[Object state change records]
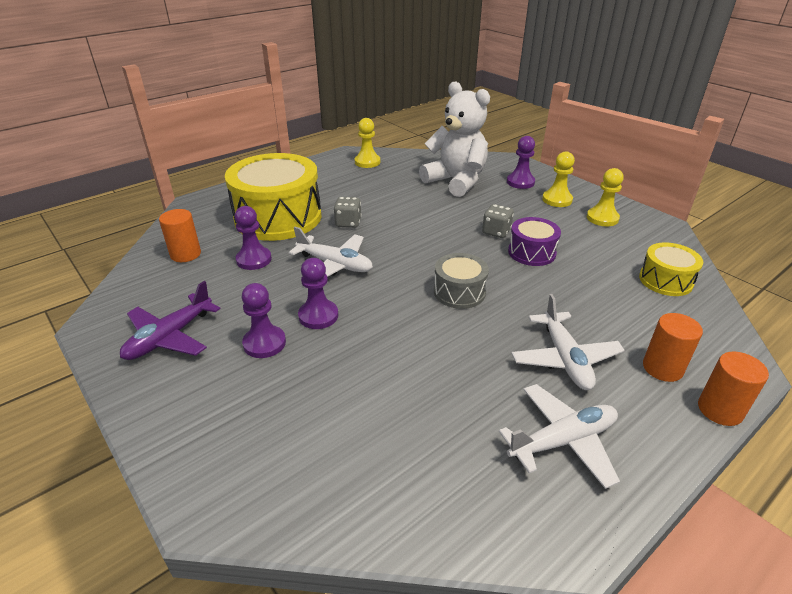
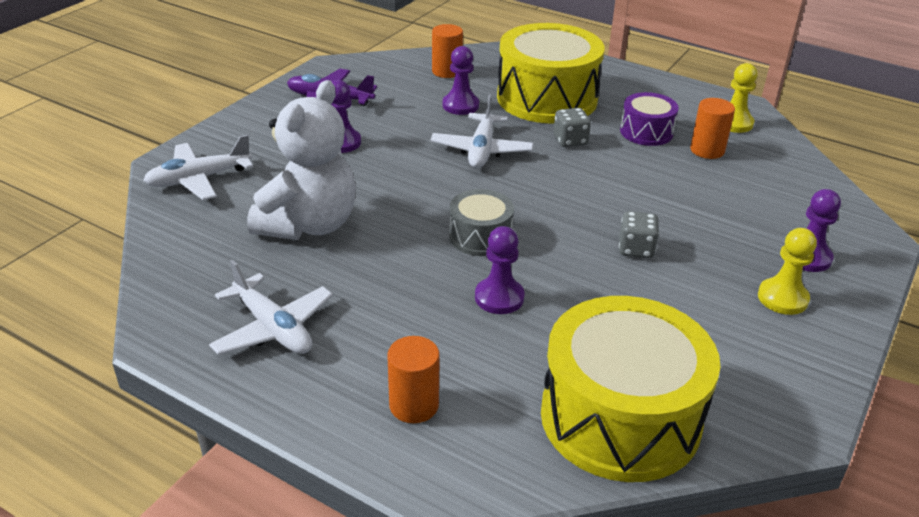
camera: 70 degrees right, 0 degrees up
(318, 316) = (392, 159): purple pawn -> purple pawn (499, 297)
(456, 181) = (749, 199): white teddy bear -> white teddy bear (309, 225)
(531, 252) = (605, 284): purple drum -> purple drum (646, 132)
(564, 358) = (397, 324): white plane -> white plane (199, 179)
(602, 218) = (763, 349): yellow pawn -> none
(665, 280) = (620, 417): yellow drum -> yellow drum, size x2.01
(720, 410) = (356, 453): orange cylinder -> orange cylinder (707, 150)

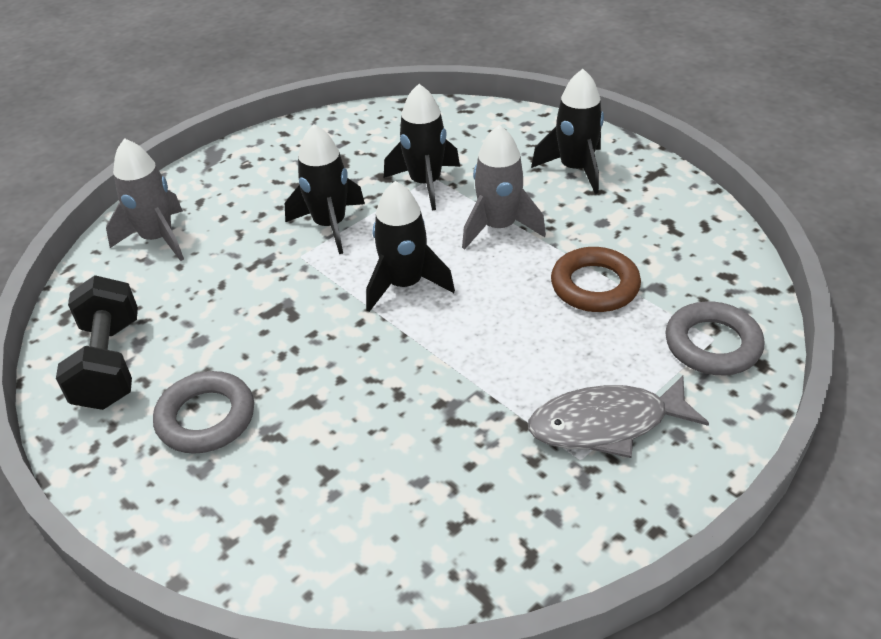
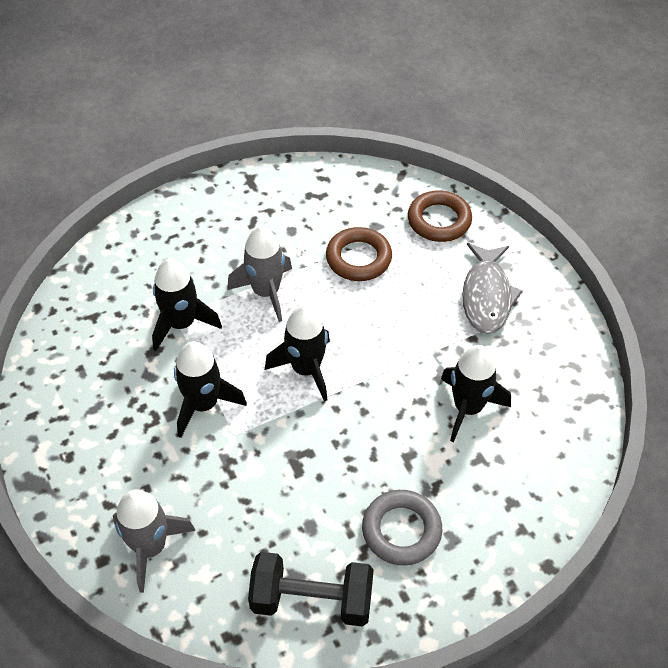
camera: 75 degrees left, 10 degrees up
(575, 169) = (218, 223): black rocket -> black rocket (468, 408)
(712, 344) = (439, 220): grey ring -> brown ring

PROBLEM =
Your answer should consist of every line from the entries that holds "drum".

RESPONSE TO THE EXERCISE =
(531, 252) = (605, 284): purple drum -> purple drum (646, 132)
(665, 280) = (620, 417): yellow drum -> yellow drum, size x2.01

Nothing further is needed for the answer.